* _Supplied material_
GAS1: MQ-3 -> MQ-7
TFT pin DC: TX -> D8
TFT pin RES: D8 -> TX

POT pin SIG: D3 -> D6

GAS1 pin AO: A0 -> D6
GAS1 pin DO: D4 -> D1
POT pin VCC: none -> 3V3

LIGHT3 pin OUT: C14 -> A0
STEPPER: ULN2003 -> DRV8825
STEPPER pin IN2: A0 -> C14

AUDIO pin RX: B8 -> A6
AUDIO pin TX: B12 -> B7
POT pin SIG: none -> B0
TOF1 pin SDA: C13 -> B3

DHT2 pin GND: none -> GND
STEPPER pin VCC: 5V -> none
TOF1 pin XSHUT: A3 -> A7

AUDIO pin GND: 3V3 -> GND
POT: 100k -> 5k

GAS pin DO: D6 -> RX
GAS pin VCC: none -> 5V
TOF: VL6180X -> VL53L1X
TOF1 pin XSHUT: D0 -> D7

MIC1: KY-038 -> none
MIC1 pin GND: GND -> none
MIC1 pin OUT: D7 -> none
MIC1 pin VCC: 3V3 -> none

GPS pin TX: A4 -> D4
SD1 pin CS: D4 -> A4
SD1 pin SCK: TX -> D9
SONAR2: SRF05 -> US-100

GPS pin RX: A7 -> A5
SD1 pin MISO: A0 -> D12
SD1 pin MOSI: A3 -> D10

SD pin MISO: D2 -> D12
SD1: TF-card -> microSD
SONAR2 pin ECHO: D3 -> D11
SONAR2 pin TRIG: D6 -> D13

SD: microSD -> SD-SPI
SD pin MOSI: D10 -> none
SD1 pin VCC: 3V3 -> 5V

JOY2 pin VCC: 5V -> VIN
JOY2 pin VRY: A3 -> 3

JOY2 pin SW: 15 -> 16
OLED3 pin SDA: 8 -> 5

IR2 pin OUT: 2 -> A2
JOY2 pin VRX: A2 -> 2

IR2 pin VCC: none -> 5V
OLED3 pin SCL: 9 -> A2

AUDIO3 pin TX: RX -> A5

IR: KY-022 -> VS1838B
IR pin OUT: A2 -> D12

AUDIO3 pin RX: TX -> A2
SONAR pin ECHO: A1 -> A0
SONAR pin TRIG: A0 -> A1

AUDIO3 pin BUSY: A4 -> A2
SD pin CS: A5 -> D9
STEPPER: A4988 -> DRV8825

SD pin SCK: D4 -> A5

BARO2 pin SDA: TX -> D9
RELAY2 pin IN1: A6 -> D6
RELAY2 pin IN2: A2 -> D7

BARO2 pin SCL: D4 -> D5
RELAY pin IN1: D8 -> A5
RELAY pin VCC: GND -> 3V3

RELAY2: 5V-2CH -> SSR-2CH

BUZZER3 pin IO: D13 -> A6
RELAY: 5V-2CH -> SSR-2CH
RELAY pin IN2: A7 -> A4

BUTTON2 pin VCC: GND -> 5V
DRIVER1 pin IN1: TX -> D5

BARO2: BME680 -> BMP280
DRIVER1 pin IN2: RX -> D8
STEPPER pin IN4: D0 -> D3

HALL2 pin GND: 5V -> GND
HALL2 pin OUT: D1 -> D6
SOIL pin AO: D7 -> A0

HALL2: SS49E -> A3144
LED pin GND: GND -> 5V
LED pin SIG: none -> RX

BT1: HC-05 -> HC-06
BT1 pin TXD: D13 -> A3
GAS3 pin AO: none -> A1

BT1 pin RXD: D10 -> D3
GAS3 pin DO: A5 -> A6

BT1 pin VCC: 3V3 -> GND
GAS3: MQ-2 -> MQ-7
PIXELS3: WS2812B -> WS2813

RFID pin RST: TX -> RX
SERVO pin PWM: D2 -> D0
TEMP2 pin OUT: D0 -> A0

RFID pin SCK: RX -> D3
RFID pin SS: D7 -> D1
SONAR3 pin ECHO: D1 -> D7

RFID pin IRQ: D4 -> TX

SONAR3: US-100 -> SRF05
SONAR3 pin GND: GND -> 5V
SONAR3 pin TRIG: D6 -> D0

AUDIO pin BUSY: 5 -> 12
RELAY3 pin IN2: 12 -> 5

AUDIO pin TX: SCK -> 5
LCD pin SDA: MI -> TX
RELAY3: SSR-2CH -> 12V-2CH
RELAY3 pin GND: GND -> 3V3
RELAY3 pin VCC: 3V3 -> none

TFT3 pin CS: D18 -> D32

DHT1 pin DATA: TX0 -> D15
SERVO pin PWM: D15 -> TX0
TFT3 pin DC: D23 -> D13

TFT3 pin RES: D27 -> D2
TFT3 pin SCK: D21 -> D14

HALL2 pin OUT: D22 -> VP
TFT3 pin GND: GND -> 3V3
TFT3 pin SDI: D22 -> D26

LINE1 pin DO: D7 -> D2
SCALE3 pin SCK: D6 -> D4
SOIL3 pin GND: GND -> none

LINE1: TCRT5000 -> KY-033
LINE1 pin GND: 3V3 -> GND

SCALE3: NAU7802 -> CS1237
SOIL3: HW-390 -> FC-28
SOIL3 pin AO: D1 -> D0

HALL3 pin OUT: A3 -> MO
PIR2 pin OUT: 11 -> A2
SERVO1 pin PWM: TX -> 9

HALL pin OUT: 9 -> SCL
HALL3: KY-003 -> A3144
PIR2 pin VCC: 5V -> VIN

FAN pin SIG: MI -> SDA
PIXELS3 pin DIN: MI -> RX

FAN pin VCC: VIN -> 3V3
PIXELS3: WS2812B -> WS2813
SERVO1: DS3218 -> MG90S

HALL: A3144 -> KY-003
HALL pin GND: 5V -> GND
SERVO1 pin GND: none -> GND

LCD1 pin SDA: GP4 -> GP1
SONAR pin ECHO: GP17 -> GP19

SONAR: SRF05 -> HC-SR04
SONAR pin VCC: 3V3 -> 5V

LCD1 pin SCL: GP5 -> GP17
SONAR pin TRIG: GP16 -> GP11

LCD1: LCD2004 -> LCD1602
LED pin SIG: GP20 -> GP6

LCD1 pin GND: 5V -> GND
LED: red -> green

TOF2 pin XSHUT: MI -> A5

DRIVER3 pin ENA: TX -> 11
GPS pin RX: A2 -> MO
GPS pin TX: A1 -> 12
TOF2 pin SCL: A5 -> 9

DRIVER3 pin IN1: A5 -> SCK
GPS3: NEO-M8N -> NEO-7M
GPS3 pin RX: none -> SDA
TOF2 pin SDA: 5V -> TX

* _Exercise_
Search the material for the string "MOSI" and show every line that has it.

* _Task solution_
SD1 pin MOSI: A3 -> D10
SD pin MOSI: D10 -> none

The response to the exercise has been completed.